Data shown:
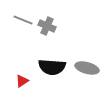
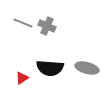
gray line: moved 3 px down
black semicircle: moved 2 px left, 1 px down
red triangle: moved 3 px up
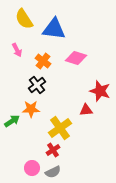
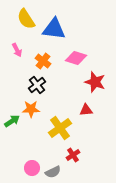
yellow semicircle: moved 2 px right
red star: moved 5 px left, 9 px up
red cross: moved 20 px right, 5 px down
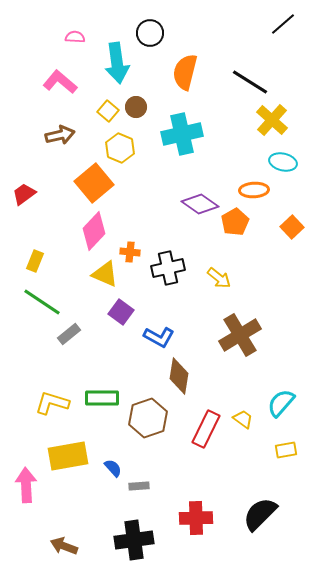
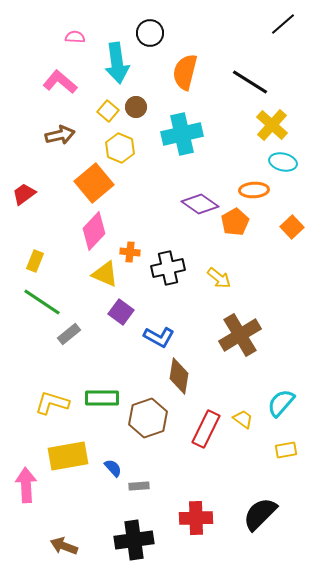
yellow cross at (272, 120): moved 5 px down
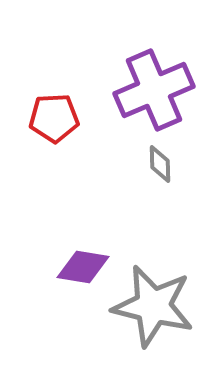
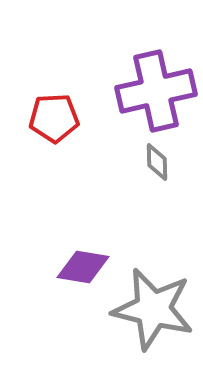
purple cross: moved 2 px right, 1 px down; rotated 10 degrees clockwise
gray diamond: moved 3 px left, 2 px up
gray star: moved 3 px down
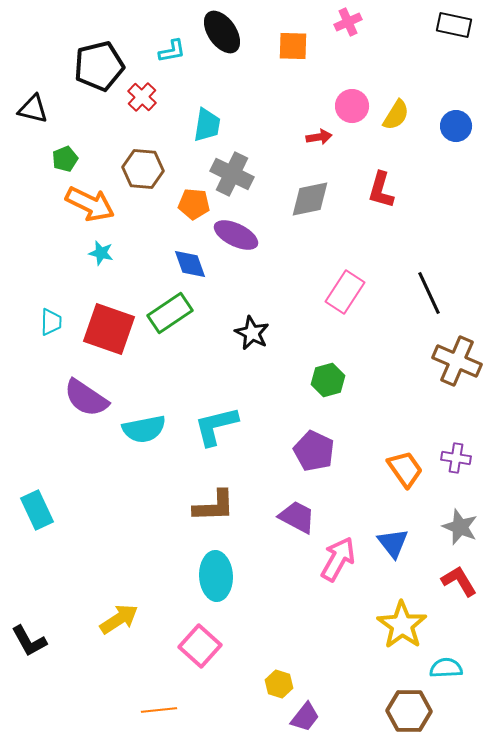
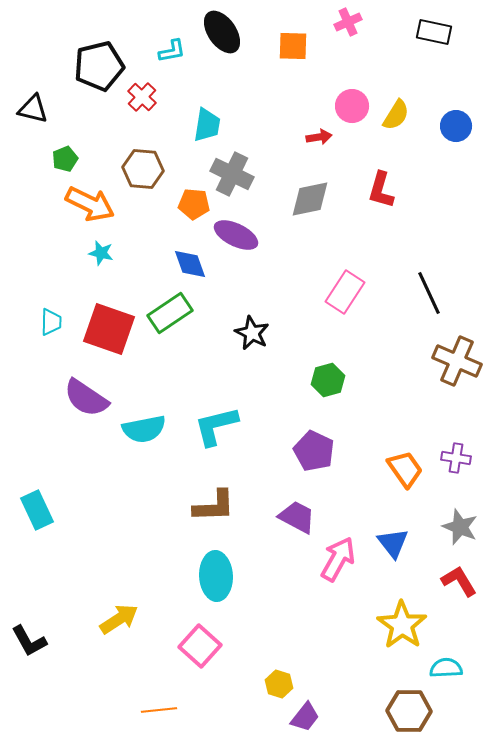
black rectangle at (454, 25): moved 20 px left, 7 px down
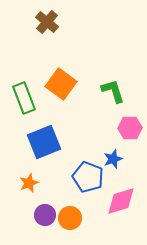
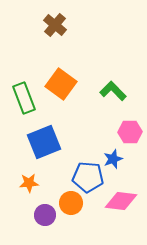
brown cross: moved 8 px right, 3 px down
green L-shape: rotated 28 degrees counterclockwise
pink hexagon: moved 4 px down
blue pentagon: rotated 16 degrees counterclockwise
orange star: rotated 18 degrees clockwise
pink diamond: rotated 24 degrees clockwise
orange circle: moved 1 px right, 15 px up
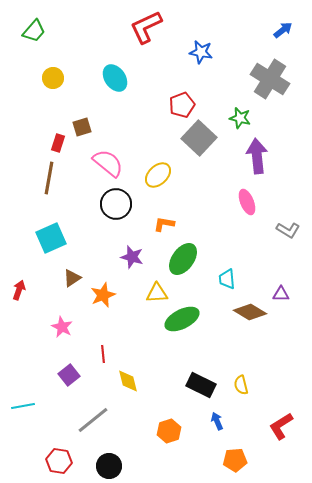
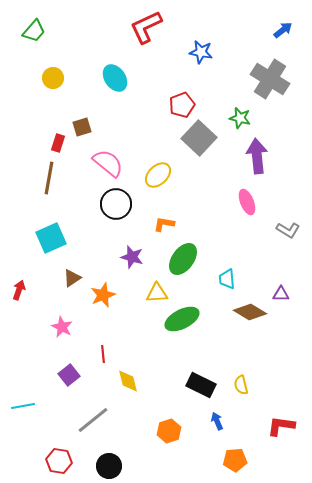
red L-shape at (281, 426): rotated 40 degrees clockwise
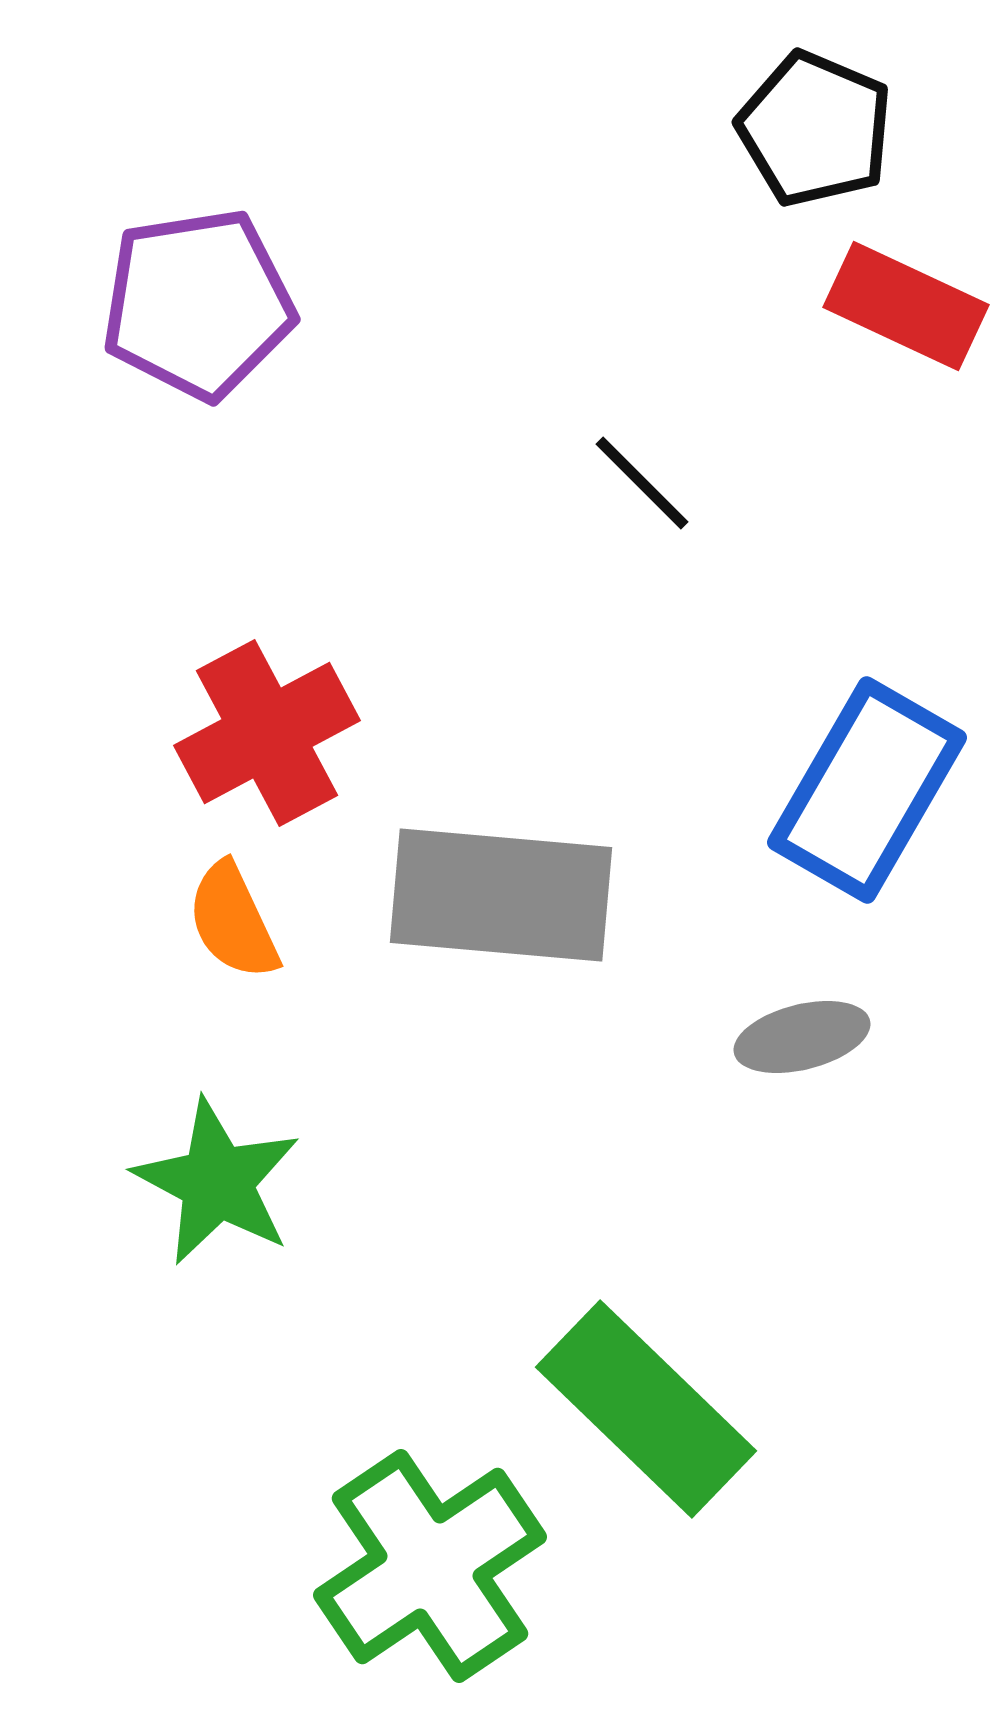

Work to be completed: Scan the records for the word "counterclockwise", and copy each line where it is found.

Result:
green L-shape: rotated 28 degrees counterclockwise
blue pentagon: rotated 16 degrees counterclockwise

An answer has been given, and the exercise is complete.